## MATERIALS PROVIDED
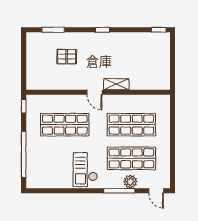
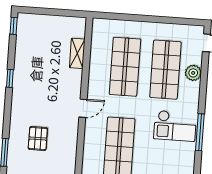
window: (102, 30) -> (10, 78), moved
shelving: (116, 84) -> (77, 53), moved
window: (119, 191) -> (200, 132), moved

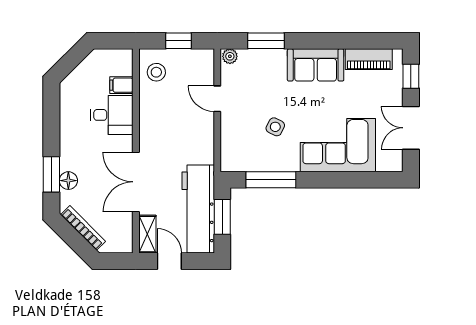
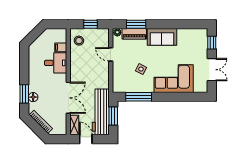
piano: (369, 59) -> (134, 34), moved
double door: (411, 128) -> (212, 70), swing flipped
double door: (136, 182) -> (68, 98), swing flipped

## YOUR OBJECTIVE
Write out the records in full and exactly, omitting the pictures they hold.

## ANSWER TO THIS TASK
window: (102, 30) -> (10, 78), moved
shelving: (116, 84) -> (77, 53), moved
window: (119, 191) -> (200, 132), moved

piano: (369, 59) -> (134, 34), moved
double door: (411, 128) -> (212, 70), swing flipped
double door: (136, 182) -> (68, 98), swing flipped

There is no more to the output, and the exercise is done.